- [Exercise instructions] Transcribe every entry that follows, word for word, and omit the images.
★ ★ ★ ★ ★ ★ ★
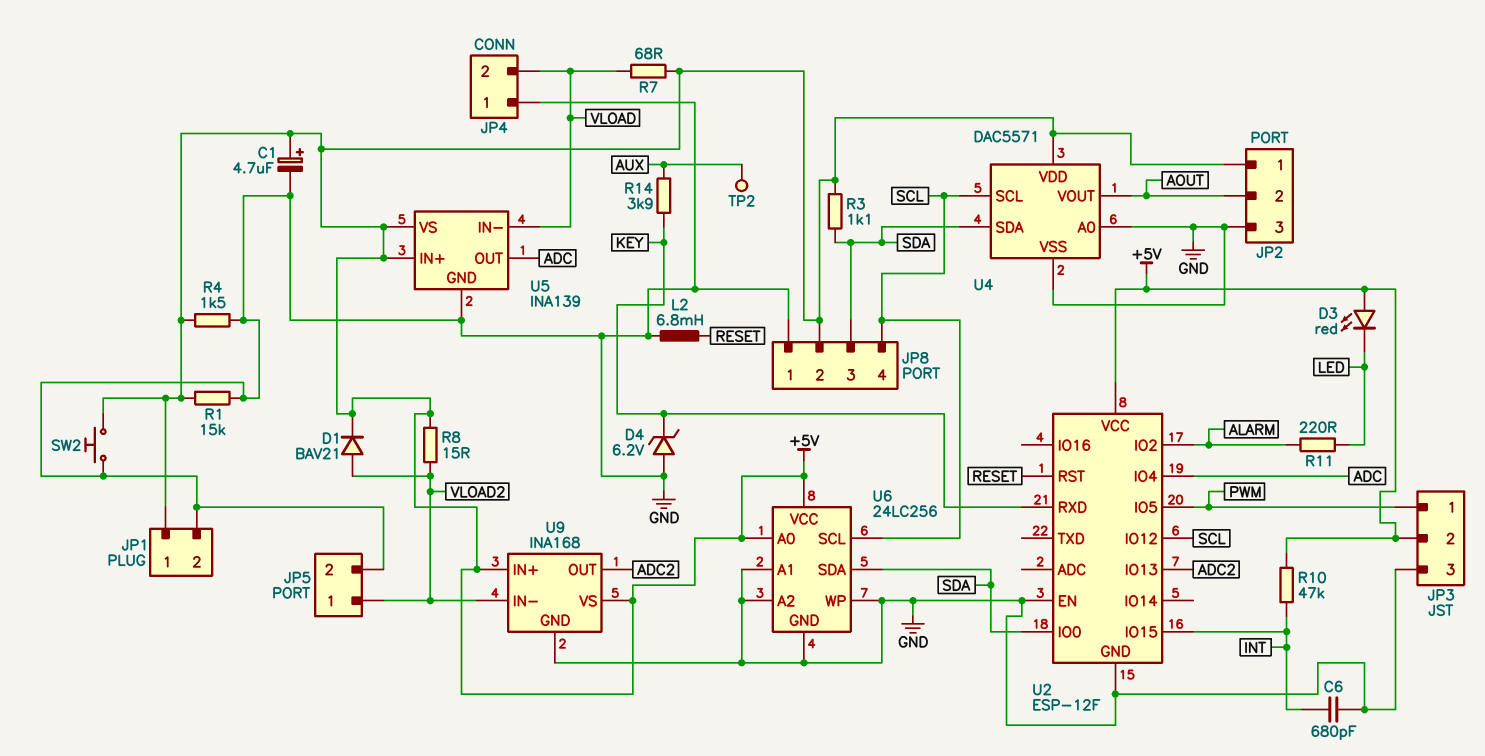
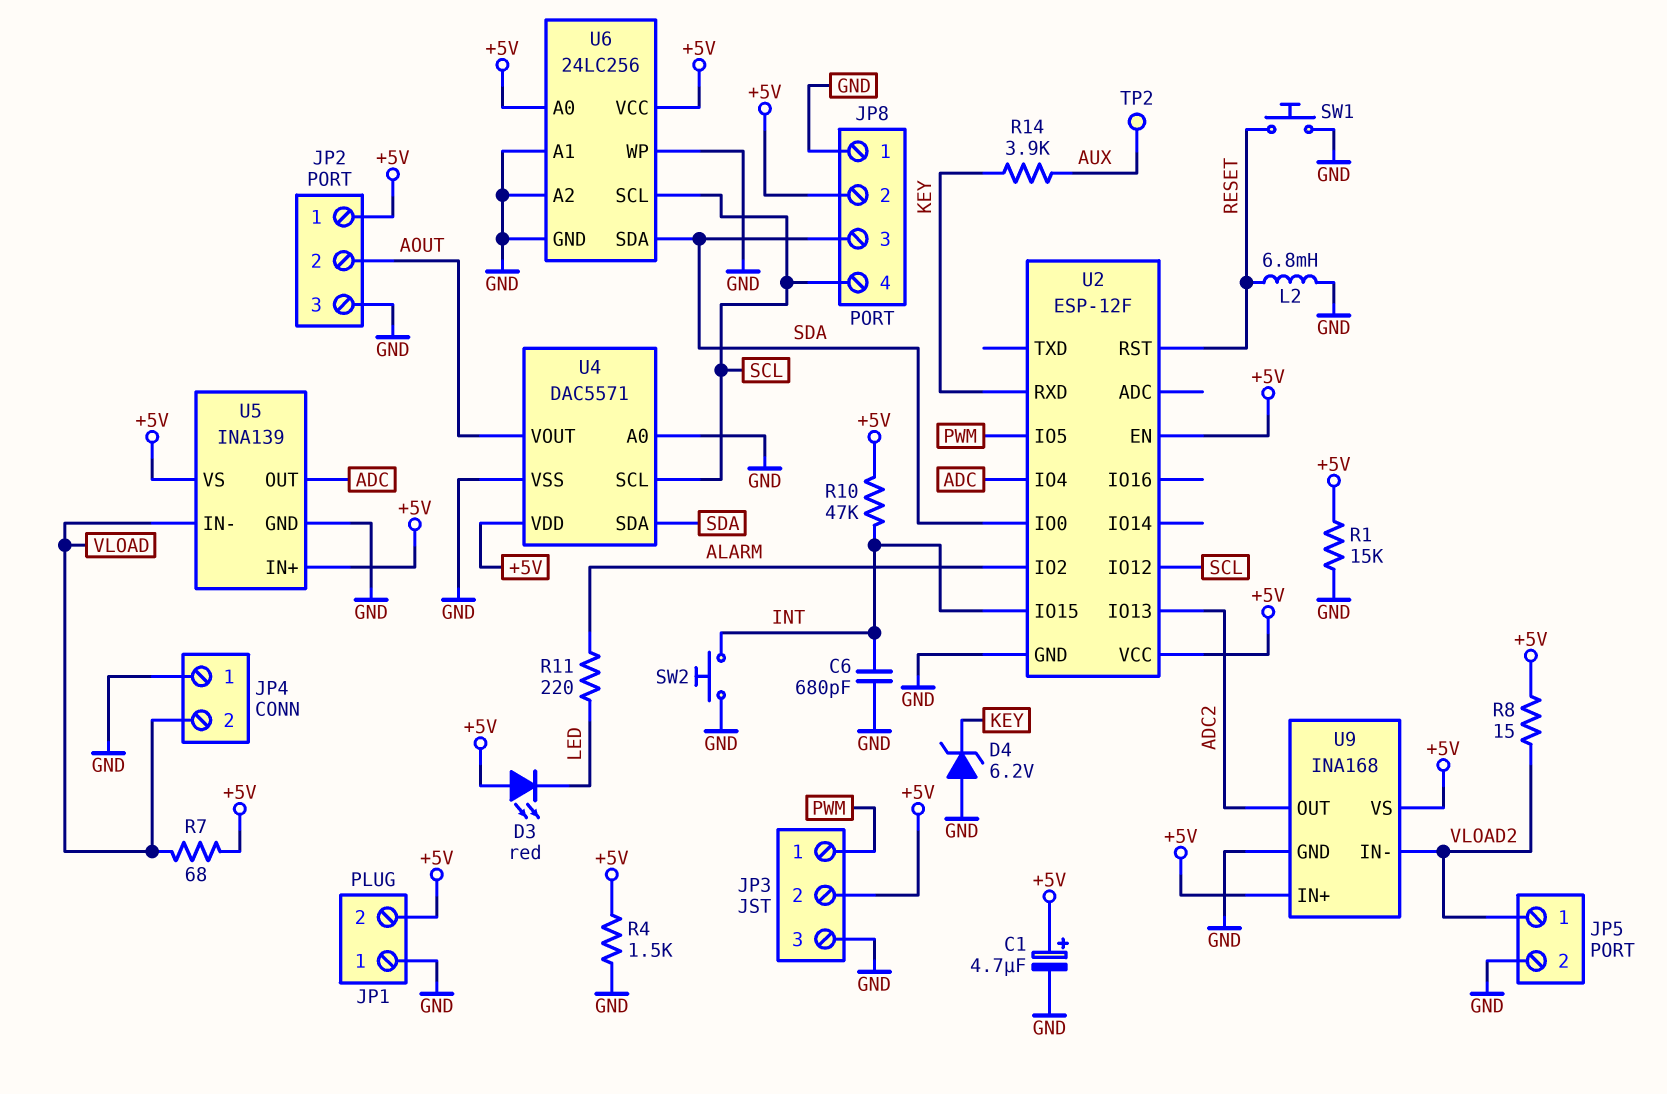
D1: diode BAV21 (A VLOAD2, K +5V) -> none
JP1 pin 1: +5V -> GND
JP1 pin 2: GND -> +5V
R3: 1.1k (+5V, SDA) -> none
SW1: none -> button (GND, RESET)
SW2: button (+5V, GND) -> button (GND, INT)
U2 pin EN: GND -> +5V

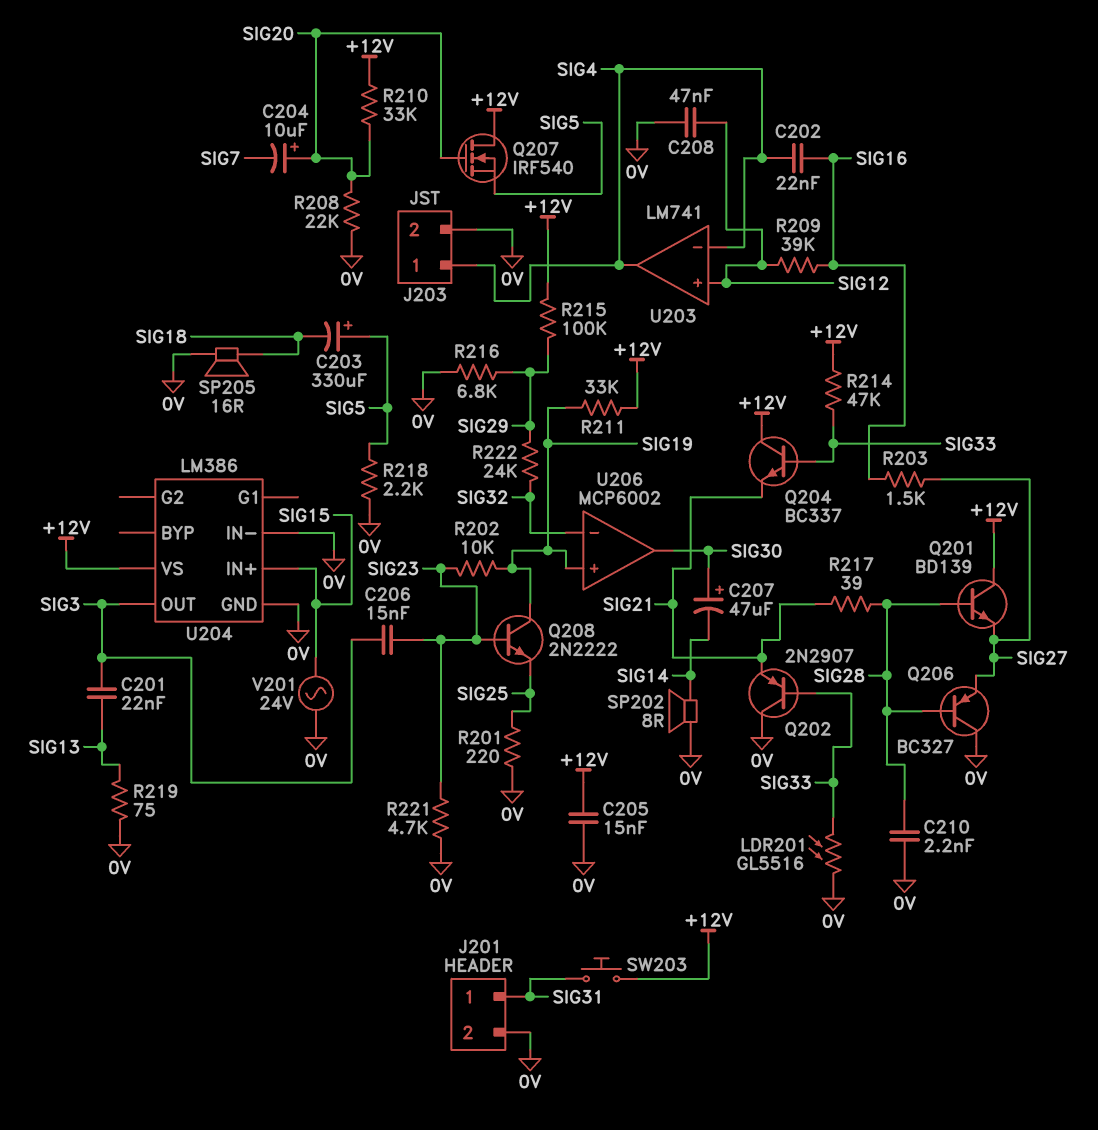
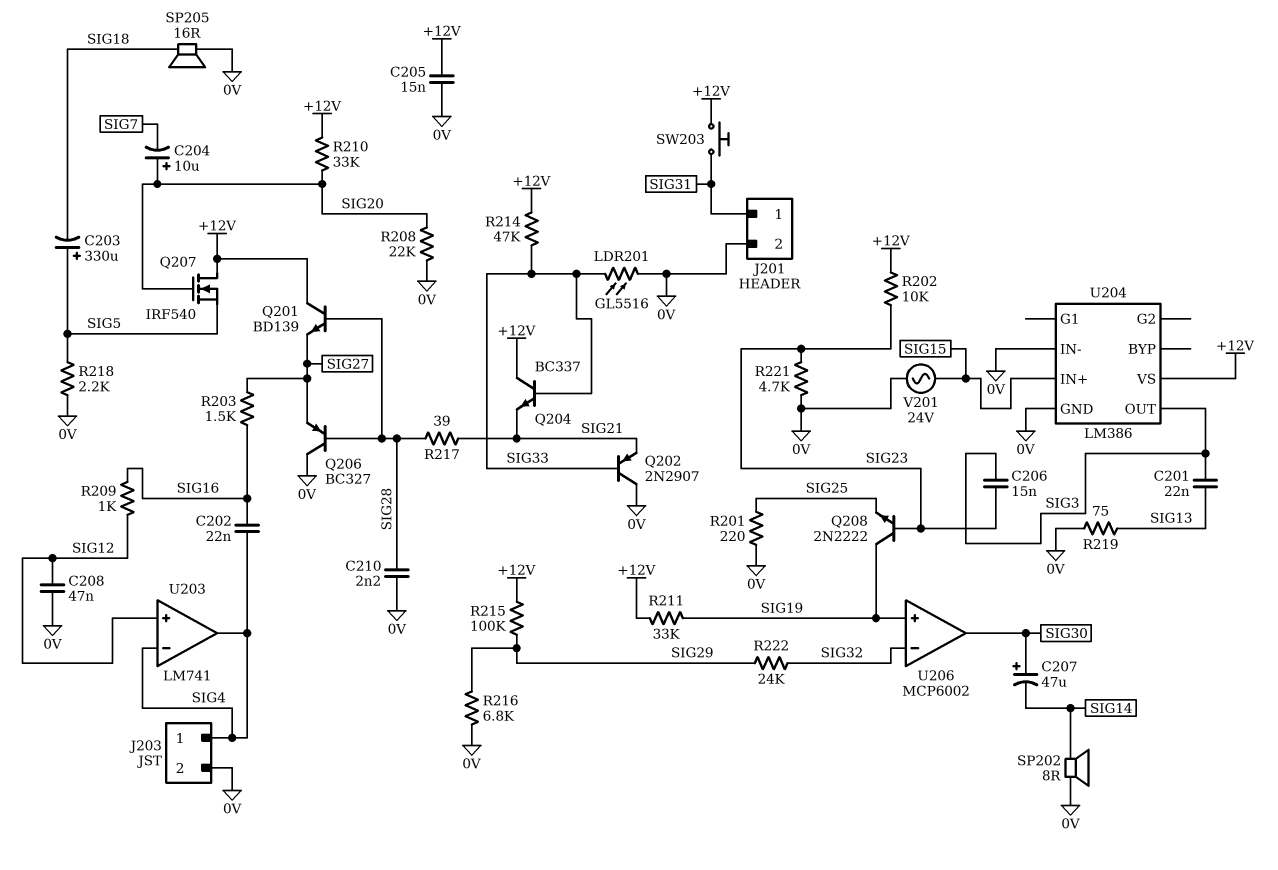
R202: 10k (SIG19, SIG23) -> 10k (+12V, SIG23)
R209: 39k (SIG12, SIG16) -> 1k (SIG12, SIG16)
★ ★ ★ ★ ★ ★ ★
- [Result]
D1: diode BAV21 (A VLOAD2, K +5V) -> none
JP1 pin 1: +5V -> GND
JP1 pin 2: GND -> +5V
R3: 1.1k (+5V, SDA) -> none
SW1: none -> button (GND, RESET)
SW2: button (+5V, GND) -> button (GND, INT)
U2 pin EN: GND -> +5V

R202: 10k (SIG19, SIG23) -> 10k (+12V, SIG23)
R209: 39k (SIG12, SIG16) -> 1k (SIG12, SIG16)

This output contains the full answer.